#### [DATA RECORDS]
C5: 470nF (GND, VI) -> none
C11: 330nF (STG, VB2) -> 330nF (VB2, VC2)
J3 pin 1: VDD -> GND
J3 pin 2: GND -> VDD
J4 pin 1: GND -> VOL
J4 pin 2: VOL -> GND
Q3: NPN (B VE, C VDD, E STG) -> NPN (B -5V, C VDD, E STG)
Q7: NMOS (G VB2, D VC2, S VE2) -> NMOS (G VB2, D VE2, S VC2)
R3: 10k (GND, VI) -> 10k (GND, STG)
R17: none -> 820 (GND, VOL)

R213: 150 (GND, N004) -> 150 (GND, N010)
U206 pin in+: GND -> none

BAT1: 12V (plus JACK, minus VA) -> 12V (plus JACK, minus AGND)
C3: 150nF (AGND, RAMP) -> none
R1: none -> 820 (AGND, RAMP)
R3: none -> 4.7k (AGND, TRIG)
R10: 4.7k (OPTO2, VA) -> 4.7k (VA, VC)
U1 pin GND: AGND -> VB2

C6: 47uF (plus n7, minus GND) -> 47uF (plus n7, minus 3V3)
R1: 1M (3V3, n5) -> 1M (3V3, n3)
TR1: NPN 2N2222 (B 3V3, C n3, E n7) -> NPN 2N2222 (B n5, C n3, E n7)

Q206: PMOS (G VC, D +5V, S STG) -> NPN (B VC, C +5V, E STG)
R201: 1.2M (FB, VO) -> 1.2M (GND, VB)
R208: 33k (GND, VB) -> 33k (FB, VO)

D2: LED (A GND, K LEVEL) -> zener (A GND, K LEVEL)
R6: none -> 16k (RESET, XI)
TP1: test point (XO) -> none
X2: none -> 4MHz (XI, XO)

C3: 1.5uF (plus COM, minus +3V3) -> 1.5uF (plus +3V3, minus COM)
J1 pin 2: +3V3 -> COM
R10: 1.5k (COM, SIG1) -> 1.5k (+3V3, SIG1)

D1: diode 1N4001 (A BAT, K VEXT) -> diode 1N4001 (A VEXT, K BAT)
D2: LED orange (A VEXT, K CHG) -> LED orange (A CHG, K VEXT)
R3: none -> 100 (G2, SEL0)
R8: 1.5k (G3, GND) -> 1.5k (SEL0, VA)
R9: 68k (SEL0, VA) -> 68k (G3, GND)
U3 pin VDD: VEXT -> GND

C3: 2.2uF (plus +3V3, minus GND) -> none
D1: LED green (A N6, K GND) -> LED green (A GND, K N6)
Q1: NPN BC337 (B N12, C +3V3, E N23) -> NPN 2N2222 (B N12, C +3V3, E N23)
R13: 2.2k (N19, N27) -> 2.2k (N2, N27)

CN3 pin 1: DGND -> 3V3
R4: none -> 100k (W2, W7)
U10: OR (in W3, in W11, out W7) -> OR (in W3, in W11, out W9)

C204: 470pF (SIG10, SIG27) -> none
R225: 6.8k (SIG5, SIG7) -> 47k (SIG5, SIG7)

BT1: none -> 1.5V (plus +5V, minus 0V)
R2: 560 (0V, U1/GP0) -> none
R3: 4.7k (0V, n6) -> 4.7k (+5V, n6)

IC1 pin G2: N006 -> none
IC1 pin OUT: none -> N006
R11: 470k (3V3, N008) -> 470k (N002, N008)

#### [EXERCISE PROMPT]
What is needed is a word-for-word copy of all the records above.

#### [ANSWER BELOW]
C5: 470nF (GND, VI) -> none
C11: 330nF (STG, VB2) -> 330nF (VB2, VC2)
J3 pin 1: VDD -> GND
J3 pin 2: GND -> VDD
J4 pin 1: GND -> VOL
J4 pin 2: VOL -> GND
Q3: NPN (B VE, C VDD, E STG) -> NPN (B -5V, C VDD, E STG)
Q7: NMOS (G VB2, D VC2, S VE2) -> NMOS (G VB2, D VE2, S VC2)
R3: 10k (GND, VI) -> 10k (GND, STG)
R17: none -> 820 (GND, VOL)

R213: 150 (GND, N004) -> 150 (GND, N010)
U206 pin in+: GND -> none

BAT1: 12V (plus JACK, minus VA) -> 12V (plus JACK, minus AGND)
C3: 150nF (AGND, RAMP) -> none
R1: none -> 820 (AGND, RAMP)
R3: none -> 4.7k (AGND, TRIG)
R10: 4.7k (OPTO2, VA) -> 4.7k (VA, VC)
U1 pin GND: AGND -> VB2

C6: 47uF (plus n7, minus GND) -> 47uF (plus n7, minus 3V3)
R1: 1M (3V3, n5) -> 1M (3V3, n3)
TR1: NPN 2N2222 (B 3V3, C n3, E n7) -> NPN 2N2222 (B n5, C n3, E n7)

Q206: PMOS (G VC, D +5V, S STG) -> NPN (B VC, C +5V, E STG)
R201: 1.2M (FB, VO) -> 1.2M (GND, VB)
R208: 33k (GND, VB) -> 33k (FB, VO)

D2: LED (A GND, K LEVEL) -> zener (A GND, K LEVEL)
R6: none -> 16k (RESET, XI)
TP1: test point (XO) -> none
X2: none -> 4MHz (XI, XO)

C3: 1.5uF (plus COM, minus +3V3) -> 1.5uF (plus +3V3, minus COM)
J1 pin 2: +3V3 -> COM
R10: 1.5k (COM, SIG1) -> 1.5k (+3V3, SIG1)

D1: diode 1N4001 (A BAT, K VEXT) -> diode 1N4001 (A VEXT, K BAT)
D2: LED orange (A VEXT, K CHG) -> LED orange (A CHG, K VEXT)
R3: none -> 100 (G2, SEL0)
R8: 1.5k (G3, GND) -> 1.5k (SEL0, VA)
R9: 68k (SEL0, VA) -> 68k (G3, GND)
U3 pin VDD: VEXT -> GND

C3: 2.2uF (plus +3V3, minus GND) -> none
D1: LED green (A N6, K GND) -> LED green (A GND, K N6)
Q1: NPN BC337 (B N12, C +3V3, E N23) -> NPN 2N2222 (B N12, C +3V3, E N23)
R13: 2.2k (N19, N27) -> 2.2k (N2, N27)

CN3 pin 1: DGND -> 3V3
R4: none -> 100k (W2, W7)
U10: OR (in W3, in W11, out W7) -> OR (in W3, in W11, out W9)

C204: 470pF (SIG10, SIG27) -> none
R225: 6.8k (SIG5, SIG7) -> 47k (SIG5, SIG7)

BT1: none -> 1.5V (plus +5V, minus 0V)
R2: 560 (0V, U1/GP0) -> none
R3: 4.7k (0V, n6) -> 4.7k (+5V, n6)

IC1 pin G2: N006 -> none
IC1 pin OUT: none -> N006
R11: 470k (3V3, N008) -> 470k (N002, N008)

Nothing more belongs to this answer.